Brief
Every record below must be copied exactly, with images dropped.

The input
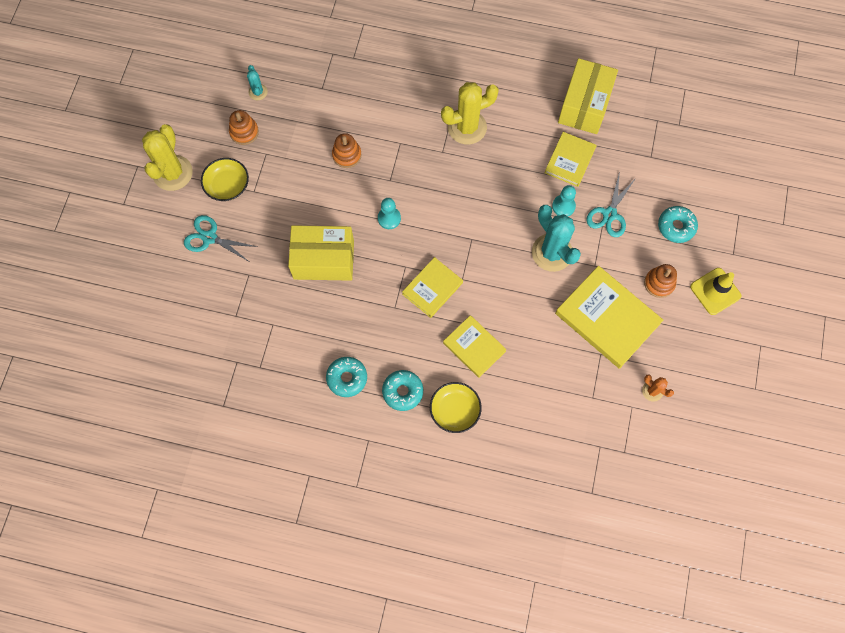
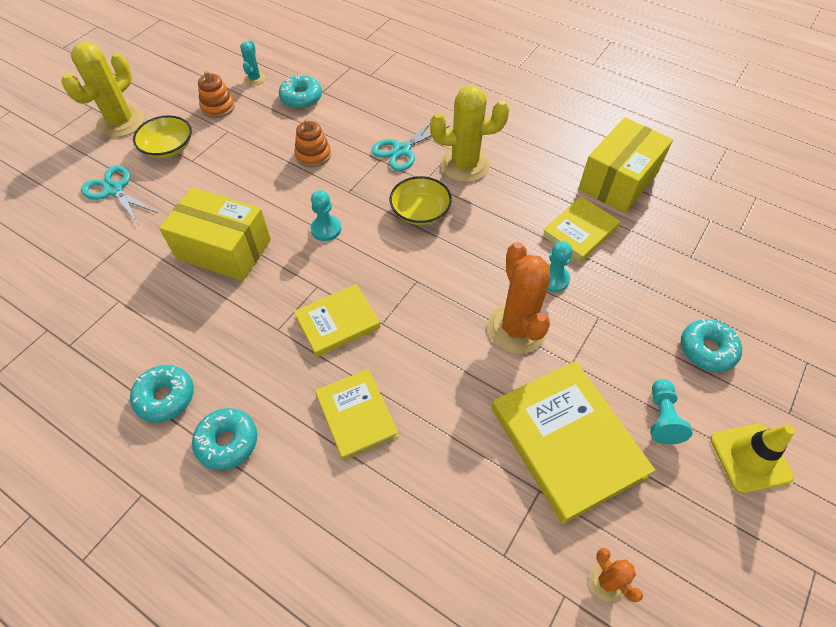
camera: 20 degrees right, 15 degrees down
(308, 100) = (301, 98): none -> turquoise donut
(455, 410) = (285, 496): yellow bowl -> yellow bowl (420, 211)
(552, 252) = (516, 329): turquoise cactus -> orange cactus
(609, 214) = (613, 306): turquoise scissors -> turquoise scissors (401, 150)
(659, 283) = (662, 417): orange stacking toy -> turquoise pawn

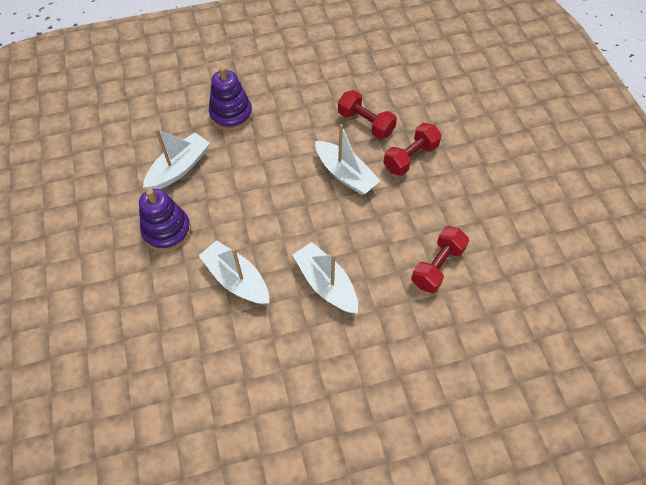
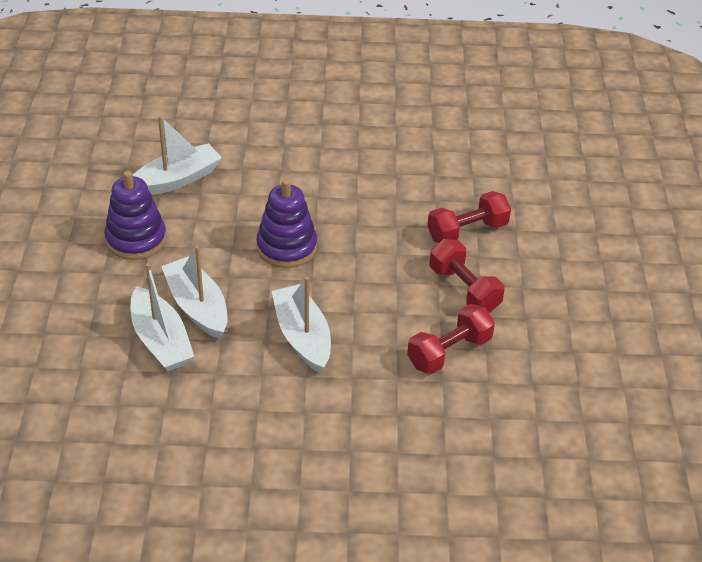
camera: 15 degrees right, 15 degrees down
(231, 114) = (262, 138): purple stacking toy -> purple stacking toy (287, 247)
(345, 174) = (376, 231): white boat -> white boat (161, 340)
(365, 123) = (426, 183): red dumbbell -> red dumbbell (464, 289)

Solved exercise
camera: 20 degrees right, 15 degrees down
(308, 100) = (301, 98): none -> turquoise donut
(455, 410) = (285, 496): yellow bowl -> yellow bowl (420, 211)
(552, 252) = (516, 329): turquoise cactus -> orange cactus
(609, 214) = (613, 306): turquoise scissors -> turquoise scissors (401, 150)
(659, 283) = (662, 417): orange stacking toy -> turquoise pawn

camera: 15 degrees right, 15 degrees down
(231, 114) = (262, 138): purple stacking toy -> purple stacking toy (287, 247)
(345, 174) = (376, 231): white boat -> white boat (161, 340)
(365, 123) = (426, 183): red dumbbell -> red dumbbell (464, 289)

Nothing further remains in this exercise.